- Collection entries -
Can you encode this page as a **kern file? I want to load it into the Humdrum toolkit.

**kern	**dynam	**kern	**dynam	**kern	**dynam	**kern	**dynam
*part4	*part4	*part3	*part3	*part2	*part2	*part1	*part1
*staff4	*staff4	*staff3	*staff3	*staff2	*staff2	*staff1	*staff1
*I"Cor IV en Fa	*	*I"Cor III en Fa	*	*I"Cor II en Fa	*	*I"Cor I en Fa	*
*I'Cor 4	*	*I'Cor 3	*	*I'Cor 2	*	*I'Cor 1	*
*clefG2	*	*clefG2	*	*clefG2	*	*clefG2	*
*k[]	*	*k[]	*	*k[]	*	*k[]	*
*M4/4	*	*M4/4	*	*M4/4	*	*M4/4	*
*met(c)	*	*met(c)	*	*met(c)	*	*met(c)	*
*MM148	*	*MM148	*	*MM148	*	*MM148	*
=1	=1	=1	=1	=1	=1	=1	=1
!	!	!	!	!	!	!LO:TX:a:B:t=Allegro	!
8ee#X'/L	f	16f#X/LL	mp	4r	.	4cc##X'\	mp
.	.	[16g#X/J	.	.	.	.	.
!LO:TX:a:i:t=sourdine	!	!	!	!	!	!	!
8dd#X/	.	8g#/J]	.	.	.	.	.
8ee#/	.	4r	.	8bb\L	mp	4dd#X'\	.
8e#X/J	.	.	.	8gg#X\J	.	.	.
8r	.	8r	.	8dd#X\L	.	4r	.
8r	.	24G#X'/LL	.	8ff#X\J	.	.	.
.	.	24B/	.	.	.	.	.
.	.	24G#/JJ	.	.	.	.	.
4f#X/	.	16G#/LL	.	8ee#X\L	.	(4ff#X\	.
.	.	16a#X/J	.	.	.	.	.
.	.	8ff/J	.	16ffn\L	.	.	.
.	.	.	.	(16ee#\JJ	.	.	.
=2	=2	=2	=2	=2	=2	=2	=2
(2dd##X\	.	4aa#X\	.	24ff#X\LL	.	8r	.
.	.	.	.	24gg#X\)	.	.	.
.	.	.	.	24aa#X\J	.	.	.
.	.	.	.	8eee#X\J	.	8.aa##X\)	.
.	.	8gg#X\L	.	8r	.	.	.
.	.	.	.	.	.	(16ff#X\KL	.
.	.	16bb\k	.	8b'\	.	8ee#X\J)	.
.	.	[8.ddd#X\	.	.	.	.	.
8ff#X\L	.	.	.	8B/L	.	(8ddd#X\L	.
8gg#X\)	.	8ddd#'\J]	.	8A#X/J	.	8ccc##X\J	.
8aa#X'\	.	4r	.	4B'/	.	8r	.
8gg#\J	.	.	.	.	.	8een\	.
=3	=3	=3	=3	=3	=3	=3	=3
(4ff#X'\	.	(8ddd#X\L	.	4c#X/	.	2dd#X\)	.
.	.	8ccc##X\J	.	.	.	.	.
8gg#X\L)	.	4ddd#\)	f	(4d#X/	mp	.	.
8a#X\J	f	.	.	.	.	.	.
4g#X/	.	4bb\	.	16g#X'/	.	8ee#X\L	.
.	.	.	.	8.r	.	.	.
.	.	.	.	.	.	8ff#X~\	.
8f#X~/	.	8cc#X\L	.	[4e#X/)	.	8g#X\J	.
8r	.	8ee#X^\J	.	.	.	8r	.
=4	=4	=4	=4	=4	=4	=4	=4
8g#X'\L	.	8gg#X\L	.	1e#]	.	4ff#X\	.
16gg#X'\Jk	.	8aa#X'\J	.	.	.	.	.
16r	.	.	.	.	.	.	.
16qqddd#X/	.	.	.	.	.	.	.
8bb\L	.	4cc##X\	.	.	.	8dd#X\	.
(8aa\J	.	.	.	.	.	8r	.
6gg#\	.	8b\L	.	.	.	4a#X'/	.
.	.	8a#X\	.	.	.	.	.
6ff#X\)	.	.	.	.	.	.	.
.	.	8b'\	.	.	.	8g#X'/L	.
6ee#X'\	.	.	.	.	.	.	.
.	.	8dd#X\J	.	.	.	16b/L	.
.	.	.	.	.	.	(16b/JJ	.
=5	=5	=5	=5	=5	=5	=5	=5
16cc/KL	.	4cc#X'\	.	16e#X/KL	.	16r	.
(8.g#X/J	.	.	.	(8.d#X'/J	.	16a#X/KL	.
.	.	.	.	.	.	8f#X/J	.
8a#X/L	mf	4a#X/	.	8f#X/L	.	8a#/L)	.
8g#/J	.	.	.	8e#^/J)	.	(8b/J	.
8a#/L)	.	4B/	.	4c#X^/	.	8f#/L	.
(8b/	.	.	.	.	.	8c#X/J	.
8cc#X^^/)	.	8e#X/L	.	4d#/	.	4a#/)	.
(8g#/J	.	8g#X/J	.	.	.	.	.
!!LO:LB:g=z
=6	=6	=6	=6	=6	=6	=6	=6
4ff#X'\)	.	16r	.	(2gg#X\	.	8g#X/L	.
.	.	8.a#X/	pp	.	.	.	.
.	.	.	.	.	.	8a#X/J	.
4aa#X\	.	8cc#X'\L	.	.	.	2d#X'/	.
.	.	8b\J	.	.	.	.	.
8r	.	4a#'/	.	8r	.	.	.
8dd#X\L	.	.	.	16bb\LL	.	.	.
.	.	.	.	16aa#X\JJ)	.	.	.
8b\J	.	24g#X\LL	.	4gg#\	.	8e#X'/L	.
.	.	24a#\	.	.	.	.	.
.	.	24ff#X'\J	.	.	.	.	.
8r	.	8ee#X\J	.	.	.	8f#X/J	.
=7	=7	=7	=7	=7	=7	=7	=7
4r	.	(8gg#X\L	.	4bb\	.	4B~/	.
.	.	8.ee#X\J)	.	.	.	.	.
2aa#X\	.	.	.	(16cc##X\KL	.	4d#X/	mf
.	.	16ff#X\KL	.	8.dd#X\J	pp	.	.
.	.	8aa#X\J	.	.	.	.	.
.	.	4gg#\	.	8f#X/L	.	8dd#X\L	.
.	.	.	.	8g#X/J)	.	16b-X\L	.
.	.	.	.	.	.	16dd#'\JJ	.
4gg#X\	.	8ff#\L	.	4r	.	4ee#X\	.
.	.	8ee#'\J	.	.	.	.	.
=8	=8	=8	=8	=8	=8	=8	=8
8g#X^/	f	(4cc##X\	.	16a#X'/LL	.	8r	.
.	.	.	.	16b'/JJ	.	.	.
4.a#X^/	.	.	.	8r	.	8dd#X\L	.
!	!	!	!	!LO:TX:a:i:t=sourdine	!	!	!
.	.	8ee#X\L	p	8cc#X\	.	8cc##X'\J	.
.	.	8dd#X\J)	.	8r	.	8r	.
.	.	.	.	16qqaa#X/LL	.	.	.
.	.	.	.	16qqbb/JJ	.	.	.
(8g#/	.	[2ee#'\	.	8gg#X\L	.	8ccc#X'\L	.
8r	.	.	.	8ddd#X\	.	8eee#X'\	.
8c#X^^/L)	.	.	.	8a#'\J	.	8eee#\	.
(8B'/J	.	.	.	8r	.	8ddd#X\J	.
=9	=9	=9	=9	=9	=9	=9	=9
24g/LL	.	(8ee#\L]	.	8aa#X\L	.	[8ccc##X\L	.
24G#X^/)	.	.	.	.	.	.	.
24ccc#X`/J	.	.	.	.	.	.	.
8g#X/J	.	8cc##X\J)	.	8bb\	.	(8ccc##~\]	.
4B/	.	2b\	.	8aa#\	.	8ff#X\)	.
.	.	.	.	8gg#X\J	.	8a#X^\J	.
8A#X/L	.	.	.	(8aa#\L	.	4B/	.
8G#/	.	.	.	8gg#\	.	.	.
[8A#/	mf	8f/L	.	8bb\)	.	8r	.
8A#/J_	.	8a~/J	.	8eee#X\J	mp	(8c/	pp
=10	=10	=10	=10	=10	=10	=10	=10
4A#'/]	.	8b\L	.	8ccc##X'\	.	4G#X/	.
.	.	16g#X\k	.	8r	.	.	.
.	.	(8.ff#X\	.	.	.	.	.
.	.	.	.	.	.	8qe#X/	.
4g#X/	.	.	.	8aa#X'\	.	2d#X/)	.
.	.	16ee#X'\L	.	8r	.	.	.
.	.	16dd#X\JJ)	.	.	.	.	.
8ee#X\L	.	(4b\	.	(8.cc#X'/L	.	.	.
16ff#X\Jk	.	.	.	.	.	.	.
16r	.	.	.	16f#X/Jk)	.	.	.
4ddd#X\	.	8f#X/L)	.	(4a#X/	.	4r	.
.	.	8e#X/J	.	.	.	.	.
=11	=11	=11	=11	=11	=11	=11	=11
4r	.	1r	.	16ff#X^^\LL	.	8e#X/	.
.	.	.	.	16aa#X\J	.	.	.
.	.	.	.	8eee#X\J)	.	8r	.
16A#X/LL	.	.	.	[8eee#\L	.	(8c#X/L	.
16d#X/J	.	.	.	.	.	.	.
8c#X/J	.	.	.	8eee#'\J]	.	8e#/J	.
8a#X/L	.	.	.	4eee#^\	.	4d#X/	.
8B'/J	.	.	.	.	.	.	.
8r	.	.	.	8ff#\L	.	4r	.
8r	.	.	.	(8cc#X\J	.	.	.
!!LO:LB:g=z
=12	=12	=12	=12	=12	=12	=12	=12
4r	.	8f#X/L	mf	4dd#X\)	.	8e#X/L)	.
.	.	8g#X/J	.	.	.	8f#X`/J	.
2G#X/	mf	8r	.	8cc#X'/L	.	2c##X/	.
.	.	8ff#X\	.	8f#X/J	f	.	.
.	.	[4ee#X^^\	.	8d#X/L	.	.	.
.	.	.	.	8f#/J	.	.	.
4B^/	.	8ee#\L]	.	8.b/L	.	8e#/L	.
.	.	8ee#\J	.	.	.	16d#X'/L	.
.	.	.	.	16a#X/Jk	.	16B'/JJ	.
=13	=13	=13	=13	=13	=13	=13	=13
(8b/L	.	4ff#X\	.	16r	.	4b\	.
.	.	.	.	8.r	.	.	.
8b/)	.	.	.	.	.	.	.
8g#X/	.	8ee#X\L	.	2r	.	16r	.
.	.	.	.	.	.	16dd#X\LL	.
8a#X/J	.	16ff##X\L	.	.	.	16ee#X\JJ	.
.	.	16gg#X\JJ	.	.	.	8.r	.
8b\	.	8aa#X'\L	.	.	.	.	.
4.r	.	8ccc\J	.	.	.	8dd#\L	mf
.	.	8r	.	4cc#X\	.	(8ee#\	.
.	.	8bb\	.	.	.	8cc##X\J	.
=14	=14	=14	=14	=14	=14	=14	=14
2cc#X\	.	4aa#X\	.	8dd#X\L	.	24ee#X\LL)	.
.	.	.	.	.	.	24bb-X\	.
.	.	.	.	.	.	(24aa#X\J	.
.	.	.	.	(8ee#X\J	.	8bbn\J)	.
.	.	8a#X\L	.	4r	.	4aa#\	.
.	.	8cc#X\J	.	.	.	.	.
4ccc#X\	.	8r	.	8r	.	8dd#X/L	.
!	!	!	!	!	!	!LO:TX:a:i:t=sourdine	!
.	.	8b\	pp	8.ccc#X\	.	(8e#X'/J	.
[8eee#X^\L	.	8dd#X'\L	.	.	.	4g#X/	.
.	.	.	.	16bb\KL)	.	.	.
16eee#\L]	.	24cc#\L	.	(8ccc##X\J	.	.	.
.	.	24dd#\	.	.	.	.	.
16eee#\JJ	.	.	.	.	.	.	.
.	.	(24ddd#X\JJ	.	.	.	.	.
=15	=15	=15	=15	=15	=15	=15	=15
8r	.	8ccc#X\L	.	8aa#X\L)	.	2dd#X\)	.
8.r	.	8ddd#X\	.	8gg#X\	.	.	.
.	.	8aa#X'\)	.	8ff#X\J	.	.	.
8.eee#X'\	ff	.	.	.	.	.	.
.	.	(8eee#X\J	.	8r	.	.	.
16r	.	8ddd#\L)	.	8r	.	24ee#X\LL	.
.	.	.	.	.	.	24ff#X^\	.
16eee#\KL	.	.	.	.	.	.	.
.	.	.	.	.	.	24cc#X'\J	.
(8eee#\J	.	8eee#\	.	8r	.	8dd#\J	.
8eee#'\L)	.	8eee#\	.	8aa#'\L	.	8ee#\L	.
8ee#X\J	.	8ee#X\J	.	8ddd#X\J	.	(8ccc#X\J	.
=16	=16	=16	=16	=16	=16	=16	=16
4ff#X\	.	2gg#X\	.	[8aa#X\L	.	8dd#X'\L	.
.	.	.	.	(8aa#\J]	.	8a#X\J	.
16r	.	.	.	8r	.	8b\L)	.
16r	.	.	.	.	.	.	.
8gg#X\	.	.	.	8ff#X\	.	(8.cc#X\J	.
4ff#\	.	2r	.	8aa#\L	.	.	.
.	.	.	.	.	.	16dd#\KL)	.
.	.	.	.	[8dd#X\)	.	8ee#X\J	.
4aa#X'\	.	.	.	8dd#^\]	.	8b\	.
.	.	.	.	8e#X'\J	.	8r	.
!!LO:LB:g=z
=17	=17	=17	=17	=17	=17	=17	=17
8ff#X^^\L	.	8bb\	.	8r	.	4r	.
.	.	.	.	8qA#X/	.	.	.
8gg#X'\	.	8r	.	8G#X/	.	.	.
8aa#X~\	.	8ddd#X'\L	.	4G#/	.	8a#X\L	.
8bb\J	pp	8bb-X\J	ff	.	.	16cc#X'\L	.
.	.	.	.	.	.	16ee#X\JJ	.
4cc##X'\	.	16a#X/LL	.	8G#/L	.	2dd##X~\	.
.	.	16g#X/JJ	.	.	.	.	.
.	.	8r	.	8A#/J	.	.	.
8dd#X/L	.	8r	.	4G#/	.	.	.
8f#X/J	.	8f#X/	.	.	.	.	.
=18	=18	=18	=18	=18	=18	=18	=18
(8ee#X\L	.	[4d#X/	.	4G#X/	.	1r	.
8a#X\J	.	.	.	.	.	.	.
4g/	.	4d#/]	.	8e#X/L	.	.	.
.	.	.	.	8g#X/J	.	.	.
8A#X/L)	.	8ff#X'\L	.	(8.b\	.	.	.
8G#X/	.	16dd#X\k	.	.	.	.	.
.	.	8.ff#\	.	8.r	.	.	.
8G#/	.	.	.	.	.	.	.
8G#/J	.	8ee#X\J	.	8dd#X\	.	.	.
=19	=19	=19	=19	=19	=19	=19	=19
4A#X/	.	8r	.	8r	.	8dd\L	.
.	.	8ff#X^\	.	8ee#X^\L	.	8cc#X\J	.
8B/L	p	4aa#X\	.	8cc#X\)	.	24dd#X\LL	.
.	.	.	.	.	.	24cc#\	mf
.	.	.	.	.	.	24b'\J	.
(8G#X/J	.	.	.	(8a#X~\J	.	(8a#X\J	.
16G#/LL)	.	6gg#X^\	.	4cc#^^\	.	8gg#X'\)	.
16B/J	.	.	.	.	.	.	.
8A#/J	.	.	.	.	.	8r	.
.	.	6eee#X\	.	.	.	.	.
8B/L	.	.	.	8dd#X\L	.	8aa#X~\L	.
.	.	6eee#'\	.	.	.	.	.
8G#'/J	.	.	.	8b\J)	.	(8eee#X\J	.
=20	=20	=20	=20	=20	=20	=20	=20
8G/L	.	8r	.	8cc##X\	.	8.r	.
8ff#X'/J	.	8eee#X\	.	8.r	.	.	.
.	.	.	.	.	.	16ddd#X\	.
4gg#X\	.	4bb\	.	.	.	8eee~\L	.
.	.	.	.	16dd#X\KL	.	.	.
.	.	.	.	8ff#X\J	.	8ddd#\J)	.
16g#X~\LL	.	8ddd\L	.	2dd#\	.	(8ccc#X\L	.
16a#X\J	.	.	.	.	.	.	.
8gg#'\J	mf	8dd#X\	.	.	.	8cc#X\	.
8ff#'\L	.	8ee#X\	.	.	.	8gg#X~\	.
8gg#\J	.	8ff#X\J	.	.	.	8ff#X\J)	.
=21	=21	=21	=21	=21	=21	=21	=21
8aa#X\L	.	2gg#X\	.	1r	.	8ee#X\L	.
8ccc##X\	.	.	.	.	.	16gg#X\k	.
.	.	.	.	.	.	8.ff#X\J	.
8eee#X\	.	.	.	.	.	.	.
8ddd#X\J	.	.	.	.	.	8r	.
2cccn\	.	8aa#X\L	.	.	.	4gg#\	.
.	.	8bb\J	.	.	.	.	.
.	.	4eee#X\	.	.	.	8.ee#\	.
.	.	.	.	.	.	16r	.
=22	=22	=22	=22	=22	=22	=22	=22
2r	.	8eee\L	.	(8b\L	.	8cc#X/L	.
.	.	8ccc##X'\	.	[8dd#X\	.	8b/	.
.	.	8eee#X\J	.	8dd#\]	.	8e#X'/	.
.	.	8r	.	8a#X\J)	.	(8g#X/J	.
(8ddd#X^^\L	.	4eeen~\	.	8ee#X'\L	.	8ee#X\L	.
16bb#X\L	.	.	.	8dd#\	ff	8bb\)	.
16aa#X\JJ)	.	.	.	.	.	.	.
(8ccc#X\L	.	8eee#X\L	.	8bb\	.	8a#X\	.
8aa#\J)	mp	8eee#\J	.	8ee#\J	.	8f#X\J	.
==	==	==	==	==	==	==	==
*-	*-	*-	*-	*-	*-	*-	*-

- Exercise brief -
Collect every line of the data above that contains the string "sourdine".

- Solution for this task -
!LO:TX:a:i:t=sourdine	!	!	!	!	!	!	!
!	!	!	!	!LO:TX:a:i:t=sourdine	!	!	!
!	!	!	!	!	!	!LO:TX:a:i:t=sourdine	!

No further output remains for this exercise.